#### Exercise instructions:
Reproduce verbatim the entries that begin at the line containing "tentative (134, 1395)" and end after the line containing "The height and width of the document", including both of those lines.

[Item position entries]
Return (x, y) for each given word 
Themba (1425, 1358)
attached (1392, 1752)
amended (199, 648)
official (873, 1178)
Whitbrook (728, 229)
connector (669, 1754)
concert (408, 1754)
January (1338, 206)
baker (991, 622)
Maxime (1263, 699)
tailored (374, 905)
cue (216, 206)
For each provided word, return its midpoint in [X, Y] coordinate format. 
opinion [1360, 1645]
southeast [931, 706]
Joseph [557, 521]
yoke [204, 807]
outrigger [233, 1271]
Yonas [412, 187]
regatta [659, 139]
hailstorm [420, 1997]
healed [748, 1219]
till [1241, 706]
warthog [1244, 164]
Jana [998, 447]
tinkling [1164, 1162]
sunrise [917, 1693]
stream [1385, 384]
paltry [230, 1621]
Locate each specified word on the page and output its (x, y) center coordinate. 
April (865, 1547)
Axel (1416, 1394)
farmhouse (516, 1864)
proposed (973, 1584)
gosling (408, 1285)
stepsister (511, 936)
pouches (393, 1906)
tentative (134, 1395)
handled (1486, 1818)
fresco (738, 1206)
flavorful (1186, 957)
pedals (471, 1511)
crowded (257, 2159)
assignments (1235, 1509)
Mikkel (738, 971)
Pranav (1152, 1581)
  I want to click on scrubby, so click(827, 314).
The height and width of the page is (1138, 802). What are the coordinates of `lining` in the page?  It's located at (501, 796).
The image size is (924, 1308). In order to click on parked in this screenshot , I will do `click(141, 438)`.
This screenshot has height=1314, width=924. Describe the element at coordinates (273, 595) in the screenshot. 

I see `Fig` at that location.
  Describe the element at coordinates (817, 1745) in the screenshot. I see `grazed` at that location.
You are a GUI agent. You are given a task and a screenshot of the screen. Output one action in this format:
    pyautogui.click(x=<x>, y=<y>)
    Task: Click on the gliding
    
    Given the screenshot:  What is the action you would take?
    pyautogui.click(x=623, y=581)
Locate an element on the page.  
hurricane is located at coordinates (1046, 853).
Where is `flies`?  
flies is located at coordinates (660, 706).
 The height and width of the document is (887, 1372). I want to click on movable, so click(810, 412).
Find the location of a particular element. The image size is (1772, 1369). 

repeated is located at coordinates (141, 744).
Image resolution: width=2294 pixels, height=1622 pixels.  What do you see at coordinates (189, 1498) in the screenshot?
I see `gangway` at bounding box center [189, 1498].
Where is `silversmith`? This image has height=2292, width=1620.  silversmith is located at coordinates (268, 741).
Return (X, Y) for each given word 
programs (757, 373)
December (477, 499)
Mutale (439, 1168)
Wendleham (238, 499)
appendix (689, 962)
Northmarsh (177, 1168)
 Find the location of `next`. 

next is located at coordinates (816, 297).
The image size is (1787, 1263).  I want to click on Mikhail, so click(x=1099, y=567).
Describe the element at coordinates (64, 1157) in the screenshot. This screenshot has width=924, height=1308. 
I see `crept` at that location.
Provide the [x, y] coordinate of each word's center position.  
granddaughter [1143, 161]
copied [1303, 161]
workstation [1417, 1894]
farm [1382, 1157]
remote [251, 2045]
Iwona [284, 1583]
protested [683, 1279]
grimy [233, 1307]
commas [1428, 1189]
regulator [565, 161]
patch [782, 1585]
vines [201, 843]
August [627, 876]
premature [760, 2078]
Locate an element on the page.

#### Answer for the task:
tentative (134, 1395)
handled (1486, 1818)
fresco (738, 1206)
flavorful (1186, 957)
pedals (471, 1511)
crowded (257, 2159)
assignments (1235, 1509)
Mikkel (738, 971)
Pranav (1152, 1581)
  I want to click on scrubby, so click(827, 314).
The height and width of the page is (1138, 802). What are the coordinates of `lining` in the page?  It's located at (501, 796).
The image size is (924, 1308). In order to click on parked in this screenshot , I will do `click(141, 438)`.
This screenshot has height=1314, width=924. Describe the element at coordinates (273, 595) in the screenshot. 

I see `Fig` at that location.
  Describe the element at coordinates (817, 1745) in the screenshot. I see `grazed` at that location.
You are a GUI agent. You are given a task and a screenshot of the screen. Output one action in this format:
    pyautogui.click(x=<x>, y=<y>)
    Task: Click on the gliding
    
    Given the screenshot:  What is the action you would take?
    pyautogui.click(x=623, y=581)
Locate an element on the page.  
hurricane is located at coordinates (1046, 853).
Where is `flies`?  
flies is located at coordinates (660, 706).
 The height and width of the document is (887, 1372). I want to click on movable, so click(810, 412).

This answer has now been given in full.